[start of Recorded information]
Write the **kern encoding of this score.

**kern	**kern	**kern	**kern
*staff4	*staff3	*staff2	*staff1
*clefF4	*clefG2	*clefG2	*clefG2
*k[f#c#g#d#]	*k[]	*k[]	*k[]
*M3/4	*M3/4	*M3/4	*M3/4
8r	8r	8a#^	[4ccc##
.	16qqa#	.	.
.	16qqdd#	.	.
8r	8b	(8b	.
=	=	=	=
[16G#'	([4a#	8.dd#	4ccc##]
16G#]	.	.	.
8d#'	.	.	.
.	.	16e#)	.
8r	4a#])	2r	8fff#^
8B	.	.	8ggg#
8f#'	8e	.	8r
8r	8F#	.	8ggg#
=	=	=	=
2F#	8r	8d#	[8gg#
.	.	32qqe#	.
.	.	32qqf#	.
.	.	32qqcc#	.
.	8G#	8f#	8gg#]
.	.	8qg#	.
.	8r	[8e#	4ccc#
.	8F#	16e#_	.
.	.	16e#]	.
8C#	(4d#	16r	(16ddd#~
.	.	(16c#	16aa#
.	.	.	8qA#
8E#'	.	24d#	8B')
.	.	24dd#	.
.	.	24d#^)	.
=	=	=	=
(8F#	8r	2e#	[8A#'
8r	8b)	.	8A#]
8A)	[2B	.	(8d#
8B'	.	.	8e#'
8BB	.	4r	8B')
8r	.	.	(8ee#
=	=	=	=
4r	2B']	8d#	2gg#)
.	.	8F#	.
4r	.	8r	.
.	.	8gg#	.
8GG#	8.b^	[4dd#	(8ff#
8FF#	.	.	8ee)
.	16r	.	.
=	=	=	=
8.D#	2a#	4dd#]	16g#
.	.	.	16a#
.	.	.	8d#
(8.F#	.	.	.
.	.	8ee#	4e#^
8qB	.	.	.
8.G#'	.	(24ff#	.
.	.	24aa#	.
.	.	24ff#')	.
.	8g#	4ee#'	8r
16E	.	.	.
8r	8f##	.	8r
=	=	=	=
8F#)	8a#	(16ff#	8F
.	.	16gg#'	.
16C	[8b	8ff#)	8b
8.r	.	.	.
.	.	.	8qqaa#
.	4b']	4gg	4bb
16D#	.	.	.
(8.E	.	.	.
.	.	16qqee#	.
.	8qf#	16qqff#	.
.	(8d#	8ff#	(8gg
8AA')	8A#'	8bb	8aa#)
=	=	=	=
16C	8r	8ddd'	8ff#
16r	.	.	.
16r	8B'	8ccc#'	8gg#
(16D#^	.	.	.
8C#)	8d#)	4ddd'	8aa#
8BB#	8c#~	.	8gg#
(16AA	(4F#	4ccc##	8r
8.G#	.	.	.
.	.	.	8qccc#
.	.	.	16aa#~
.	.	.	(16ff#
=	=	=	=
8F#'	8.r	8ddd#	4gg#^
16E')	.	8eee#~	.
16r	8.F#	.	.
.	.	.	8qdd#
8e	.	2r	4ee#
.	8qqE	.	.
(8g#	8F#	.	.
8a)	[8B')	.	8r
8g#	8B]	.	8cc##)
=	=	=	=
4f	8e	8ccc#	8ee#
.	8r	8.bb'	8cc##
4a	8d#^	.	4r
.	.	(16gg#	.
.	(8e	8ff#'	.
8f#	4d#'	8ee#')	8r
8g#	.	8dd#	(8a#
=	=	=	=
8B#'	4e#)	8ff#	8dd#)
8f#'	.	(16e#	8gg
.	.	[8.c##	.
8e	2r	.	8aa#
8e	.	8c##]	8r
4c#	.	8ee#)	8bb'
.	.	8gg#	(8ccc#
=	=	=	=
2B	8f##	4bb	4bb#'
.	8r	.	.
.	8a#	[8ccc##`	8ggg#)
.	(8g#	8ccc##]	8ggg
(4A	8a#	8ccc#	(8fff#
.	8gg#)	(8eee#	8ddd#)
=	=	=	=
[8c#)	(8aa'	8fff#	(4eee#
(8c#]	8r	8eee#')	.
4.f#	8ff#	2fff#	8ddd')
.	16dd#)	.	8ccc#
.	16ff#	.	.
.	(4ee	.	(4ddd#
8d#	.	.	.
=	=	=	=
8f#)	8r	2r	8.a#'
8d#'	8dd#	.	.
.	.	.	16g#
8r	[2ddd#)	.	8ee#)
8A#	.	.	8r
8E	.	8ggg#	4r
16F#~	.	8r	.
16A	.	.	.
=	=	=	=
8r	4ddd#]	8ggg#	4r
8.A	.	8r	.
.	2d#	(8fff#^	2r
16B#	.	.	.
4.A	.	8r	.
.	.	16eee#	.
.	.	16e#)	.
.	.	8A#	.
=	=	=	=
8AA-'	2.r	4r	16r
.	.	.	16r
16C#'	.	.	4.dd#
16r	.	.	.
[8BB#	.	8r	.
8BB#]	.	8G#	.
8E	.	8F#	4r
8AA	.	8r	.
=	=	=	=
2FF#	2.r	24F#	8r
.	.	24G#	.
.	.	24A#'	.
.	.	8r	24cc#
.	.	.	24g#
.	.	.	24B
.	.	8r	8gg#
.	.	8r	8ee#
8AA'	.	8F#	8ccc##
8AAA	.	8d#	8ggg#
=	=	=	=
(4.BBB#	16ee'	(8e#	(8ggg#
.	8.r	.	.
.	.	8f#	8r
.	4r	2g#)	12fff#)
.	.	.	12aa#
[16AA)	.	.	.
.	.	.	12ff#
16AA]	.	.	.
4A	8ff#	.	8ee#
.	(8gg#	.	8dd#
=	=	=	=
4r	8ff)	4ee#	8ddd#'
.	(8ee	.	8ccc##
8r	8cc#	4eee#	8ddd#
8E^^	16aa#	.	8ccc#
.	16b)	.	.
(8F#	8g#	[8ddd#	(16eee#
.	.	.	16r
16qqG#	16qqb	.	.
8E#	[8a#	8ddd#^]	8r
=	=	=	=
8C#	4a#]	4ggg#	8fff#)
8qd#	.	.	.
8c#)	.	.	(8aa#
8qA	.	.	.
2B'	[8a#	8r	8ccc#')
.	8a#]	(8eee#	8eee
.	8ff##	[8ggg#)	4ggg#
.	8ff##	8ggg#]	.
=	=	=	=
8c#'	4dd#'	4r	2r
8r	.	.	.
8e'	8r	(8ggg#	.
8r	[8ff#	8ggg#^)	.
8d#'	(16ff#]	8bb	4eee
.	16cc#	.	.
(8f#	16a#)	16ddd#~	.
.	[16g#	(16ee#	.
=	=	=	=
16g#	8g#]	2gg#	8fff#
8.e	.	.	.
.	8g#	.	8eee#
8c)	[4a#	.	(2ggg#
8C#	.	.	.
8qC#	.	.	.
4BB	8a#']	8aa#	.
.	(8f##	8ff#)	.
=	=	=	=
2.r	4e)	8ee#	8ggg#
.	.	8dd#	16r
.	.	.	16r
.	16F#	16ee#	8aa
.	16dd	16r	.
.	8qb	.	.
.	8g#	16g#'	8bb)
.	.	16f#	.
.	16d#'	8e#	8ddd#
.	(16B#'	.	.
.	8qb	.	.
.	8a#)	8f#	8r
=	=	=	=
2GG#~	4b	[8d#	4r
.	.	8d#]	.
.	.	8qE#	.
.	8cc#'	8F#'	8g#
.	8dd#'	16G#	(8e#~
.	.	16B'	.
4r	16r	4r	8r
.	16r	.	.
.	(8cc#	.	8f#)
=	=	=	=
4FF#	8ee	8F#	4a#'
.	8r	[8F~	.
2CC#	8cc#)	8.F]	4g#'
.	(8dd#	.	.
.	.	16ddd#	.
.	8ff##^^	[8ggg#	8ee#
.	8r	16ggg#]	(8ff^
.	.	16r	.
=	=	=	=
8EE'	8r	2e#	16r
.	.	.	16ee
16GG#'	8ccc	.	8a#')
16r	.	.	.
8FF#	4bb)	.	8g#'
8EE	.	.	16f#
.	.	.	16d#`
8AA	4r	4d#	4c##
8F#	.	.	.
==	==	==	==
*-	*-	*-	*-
[end of Recorded information]
- _Your goal_:
Pull out every line in the entries above that contains the string "kern". Case counts.

- _Correct output_:
Write the **kern encoding of this score.
**kern	**kern	**kern	**kern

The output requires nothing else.